• [What you are asked to do]:
Pictures are to be left out; every line from the one that holds "grey fork: 3 -> 1" to the end of the data is to be retyped exactly.

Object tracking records
·····

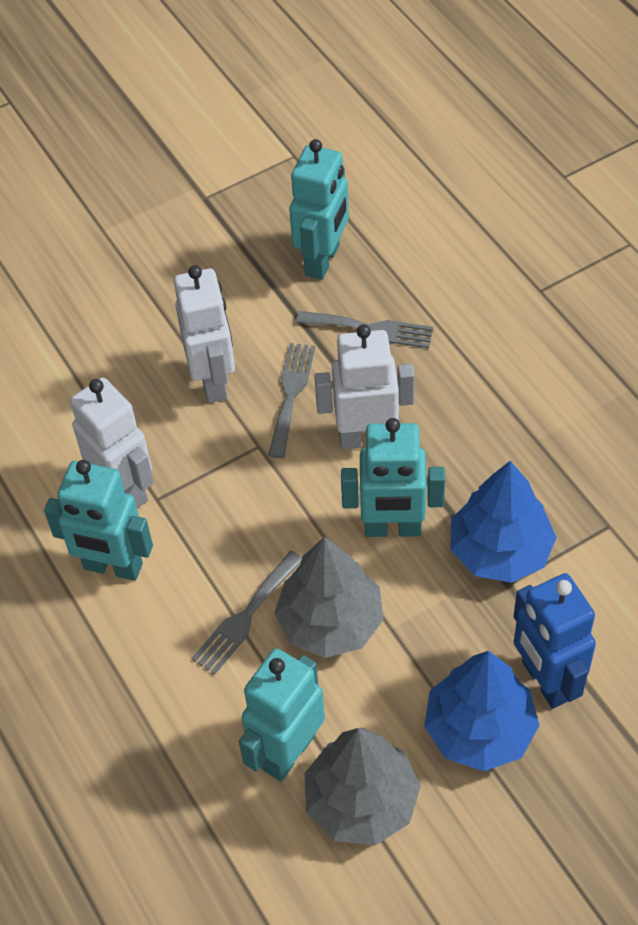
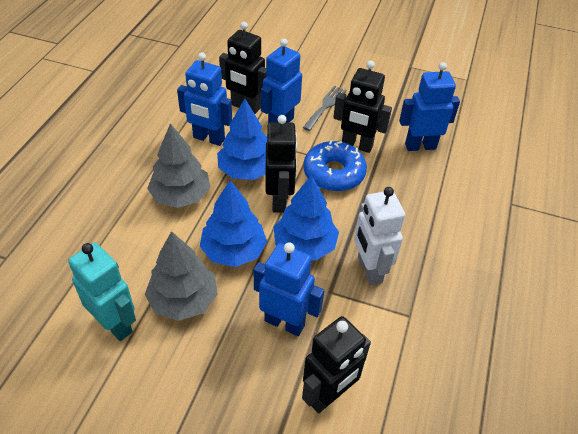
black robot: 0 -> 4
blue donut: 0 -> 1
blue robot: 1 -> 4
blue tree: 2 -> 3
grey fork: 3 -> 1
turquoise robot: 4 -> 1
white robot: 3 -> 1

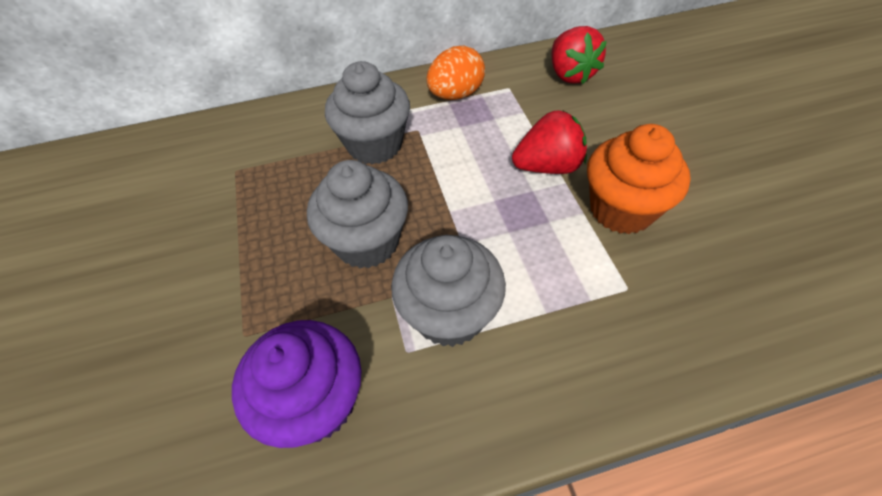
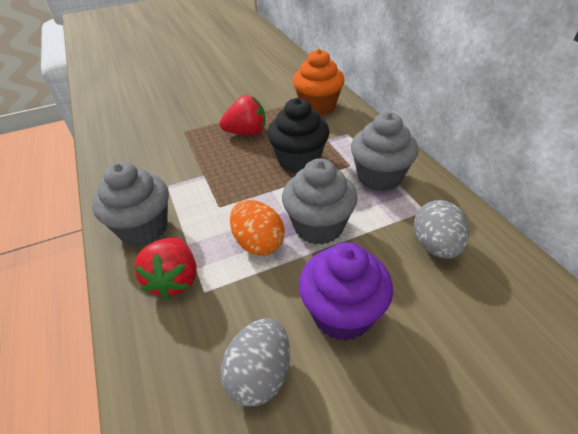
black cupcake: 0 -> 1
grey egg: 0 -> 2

·····

• [Written answer]:
grey fork: 3 -> 1
turquoise robot: 4 -> 1
white robot: 3 -> 1

black cupcake: 0 -> 1
grey egg: 0 -> 2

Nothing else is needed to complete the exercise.